Task to complete:
When the word "degrees" shows up in a line of the records below, copy that line.

Coordinate-based object records:
------------------------------------------------------------------------
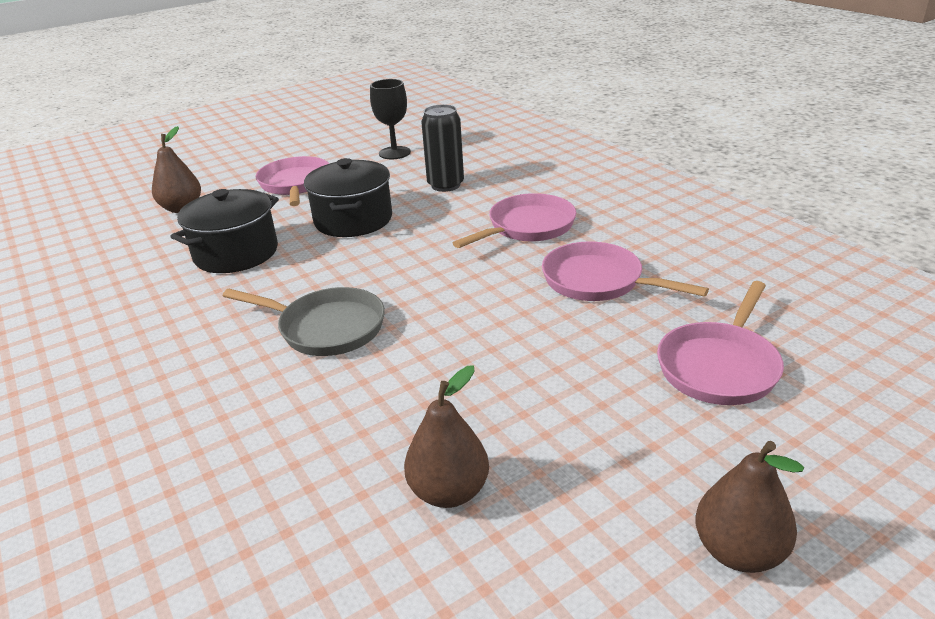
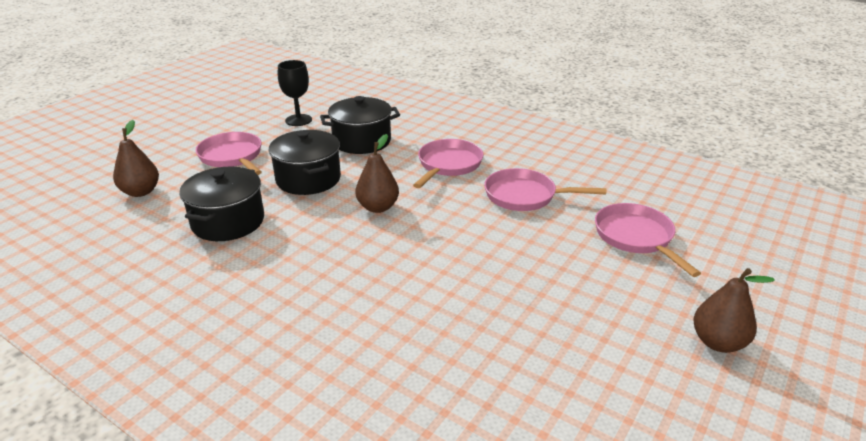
camera: 25 degrees left, 0 degrees up
(326, 328) = (356, 266): grey pan -> none
(445, 185) = (362, 141): black can -> black pot
(449, 491) = (532, 355): brown pear -> brown pear (378, 207)
(719, 366) = (636, 237): pink pan -> pink pan turned 150 degrees clockwise

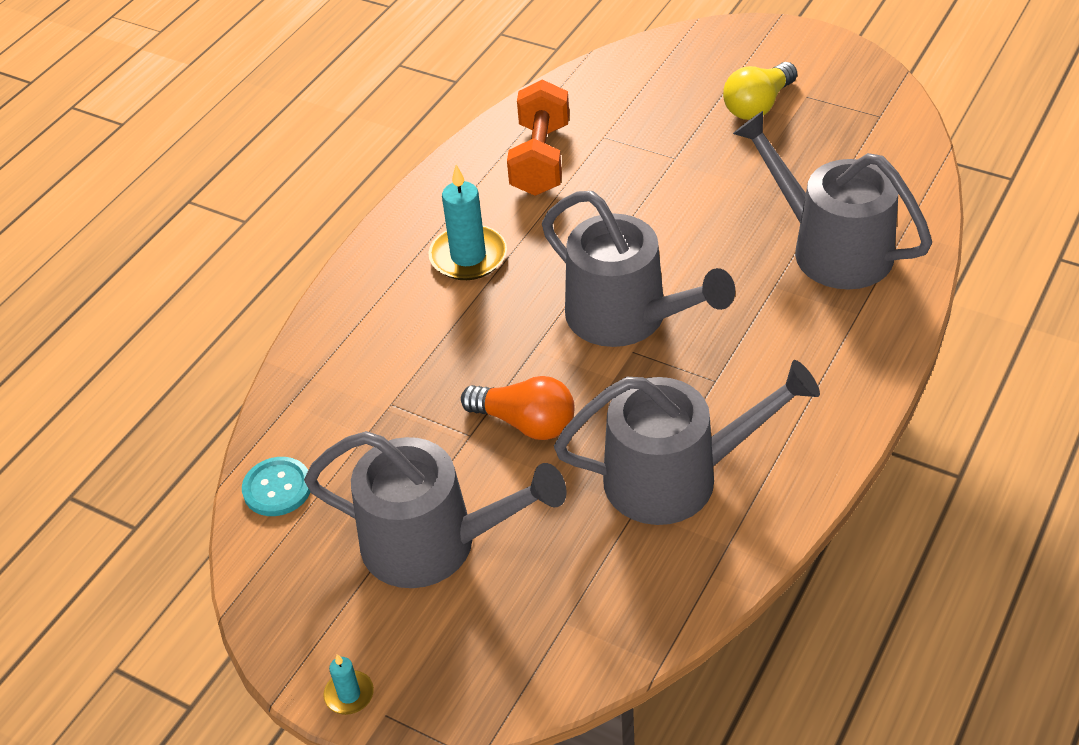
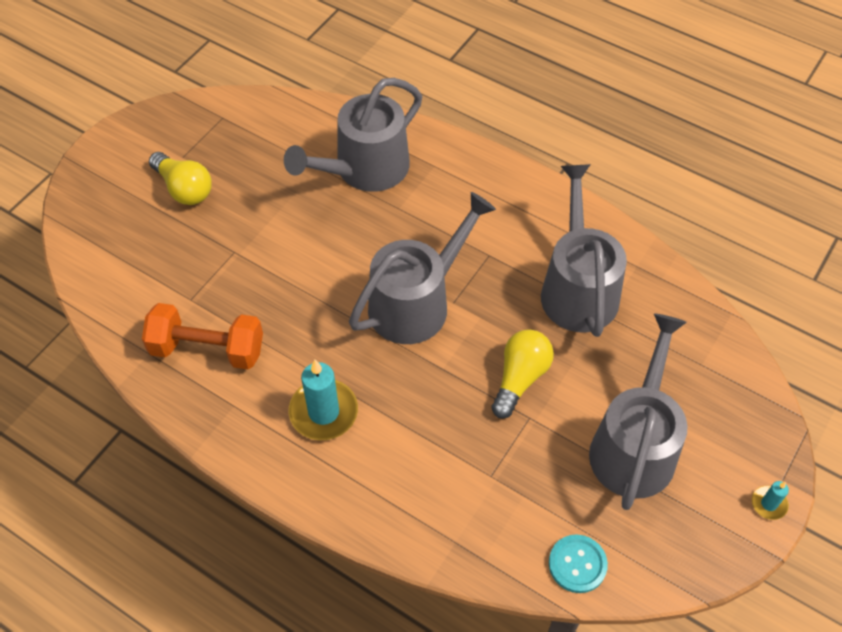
camera: 90 degrees left, 10 degrees up
(526, 423) = (520, 378): orange light bulb -> yellow light bulb

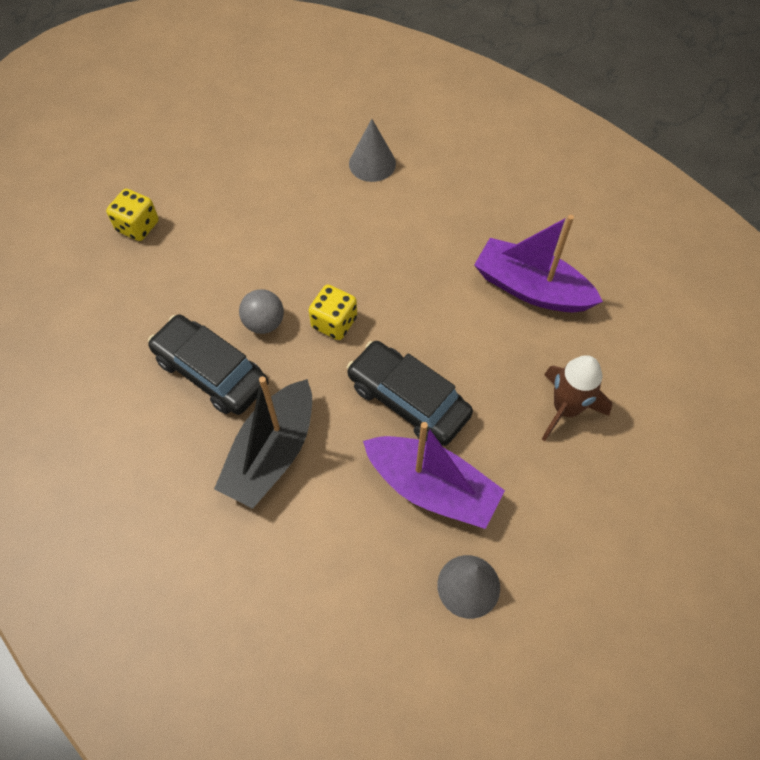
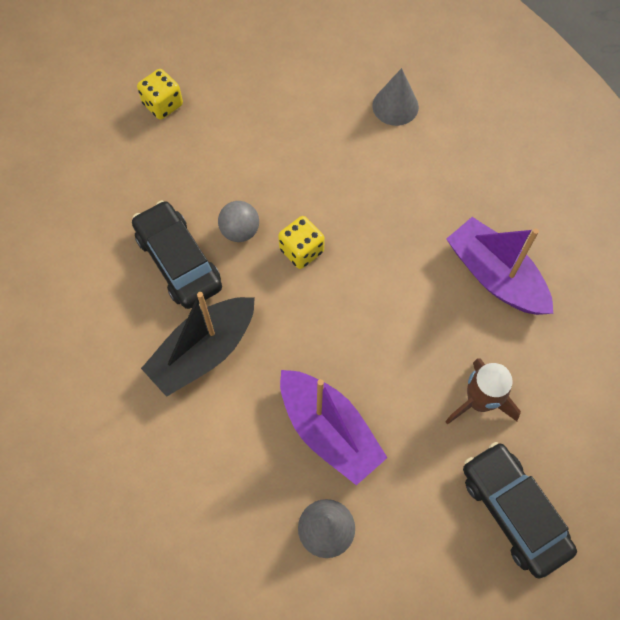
camera: 20 degrees right, 5 degrees up
(408, 400) = (339, 344): black car -> black car (513, 511)

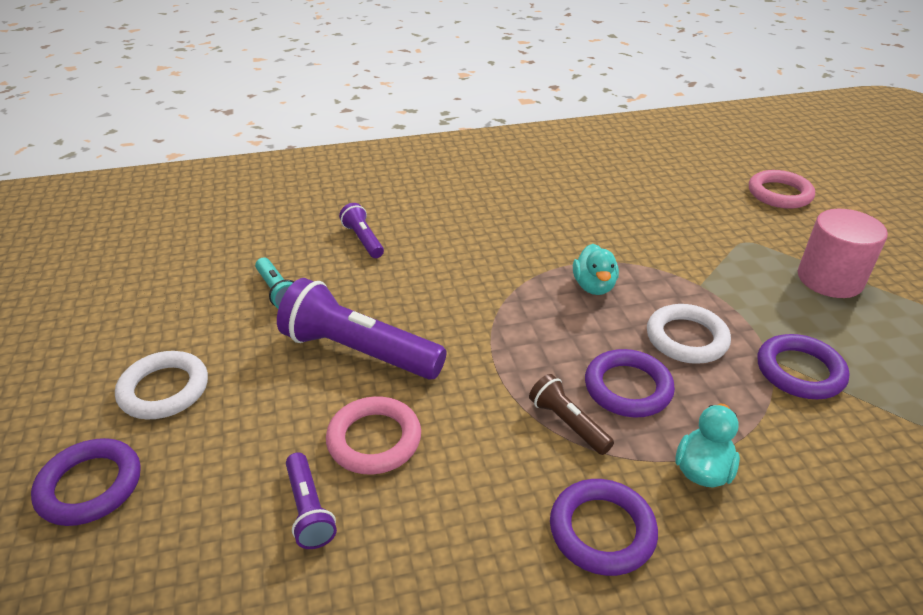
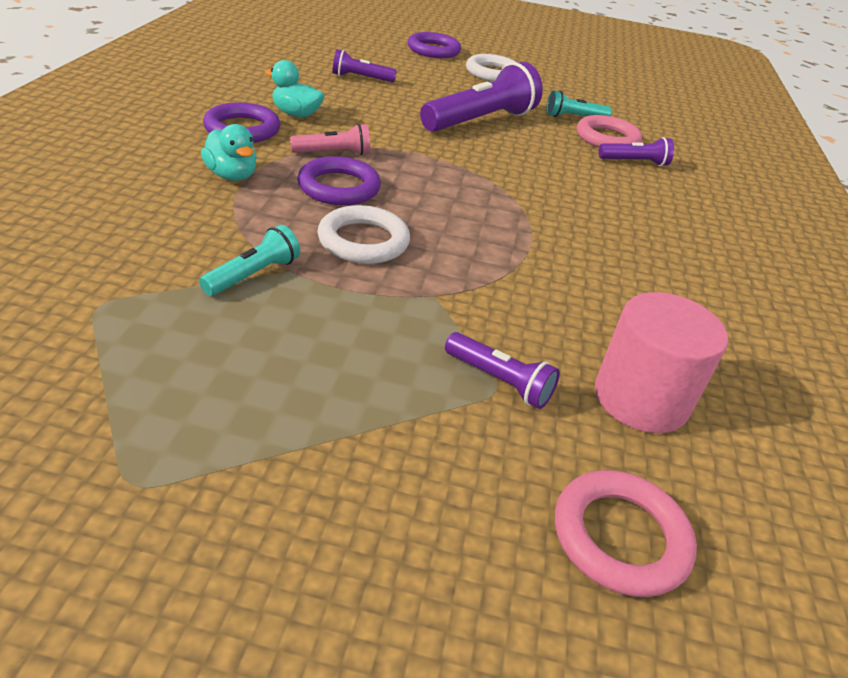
camera: 110 degrees right, 0 degrees up
(374, 439) = (392, 102): pink ring -> pink ring (607, 138)
(568, 423) = (333, 153): brown flashlight -> pink flashlight
(594, 286) = (484, 232): turquoise duck -> turquoise duck (296, 114)
(738, 241) = (499, 381): none -> purple flashlight
(799, 371) = (253, 275): purple ring -> turquoise flashlight
(829, 279) = (355, 409): pink cylinder -> pink cylinder (641, 398)

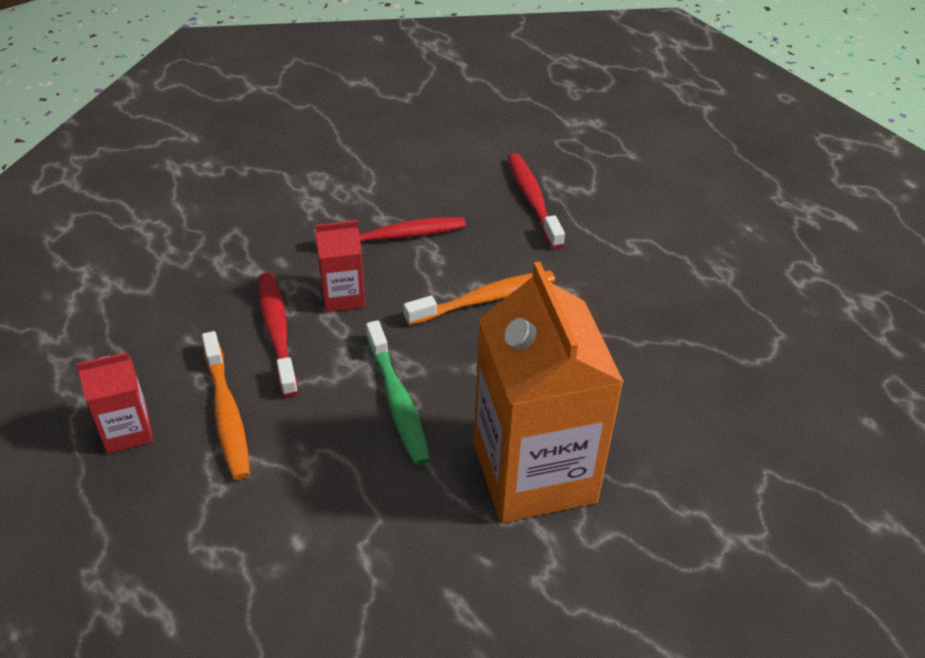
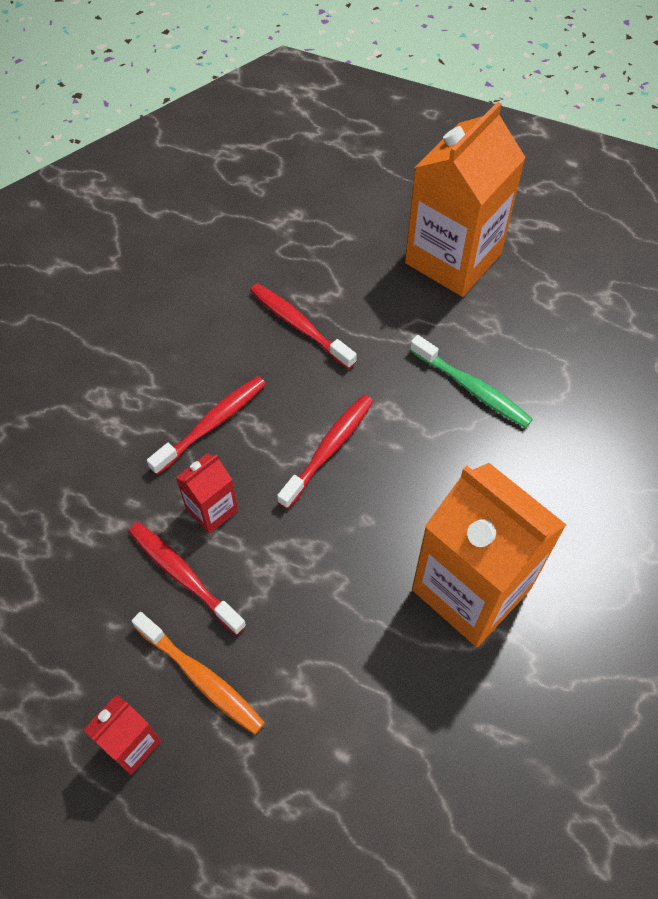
camera: 30 degrees left, 15 degrees up
(397, 401) = (328, 585): green toothbrush -> green toothbrush (472, 388)
(484, 299) = (329, 449): orange toothbrush -> red toothbrush
(723, 208) = (453, 258): none -> orange carton

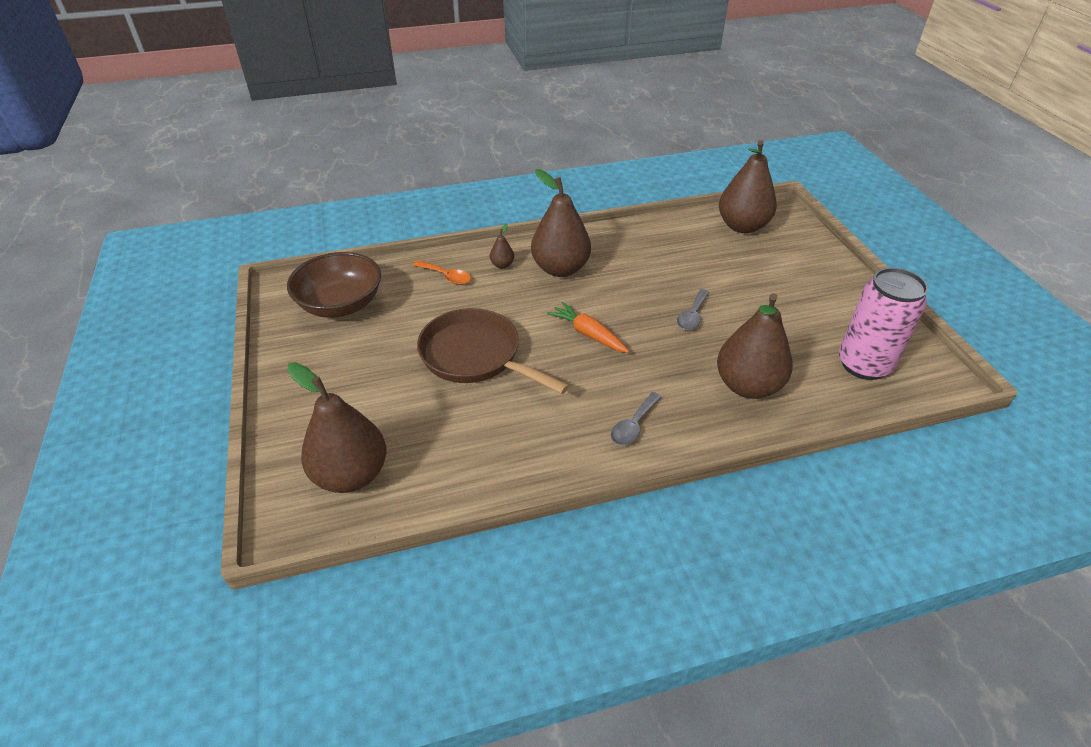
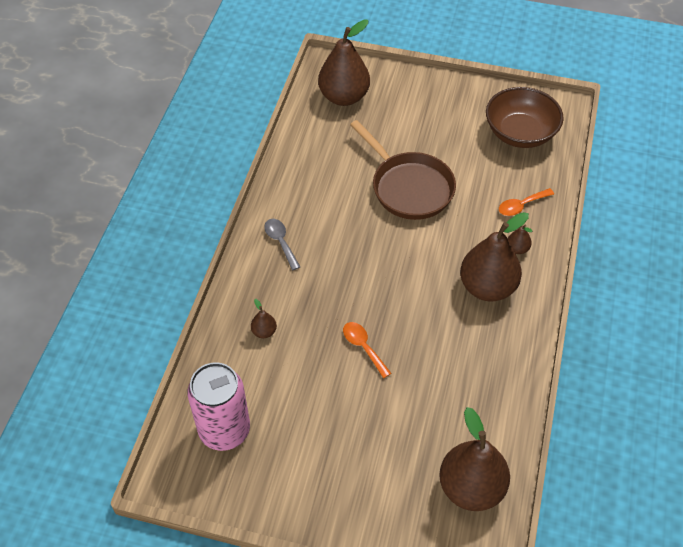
camera: 120 degrees right, 10 degrees up
(476, 356) = (408, 187): brown pan -> brown pan turned 75 degrees clockwise
(588, 334) = (388, 264): orange carrot -> none
(692, 316) = (363, 347): grey spoon -> orange spoon
(747, 386) = (264, 332): brown pear -> brown pear, size x0.42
------------------------------------------------------------------------
Response below:
camera: 25 degrees left, 0 degrees up
(719, 366) = (636, 237): pink pan -> pink pan turned 150 degrees clockwise
camera: 90 degrees left, 10 degrees up
camera: 20 degrees right, 5 degrees up
camera: 110 degrees right, 0 degrees up
camera: 30 degrees left, 15 degrees up
camera: 120 degrees right, 10 degrees up
(476, 356) = (408, 187): brown pan -> brown pan turned 75 degrees clockwise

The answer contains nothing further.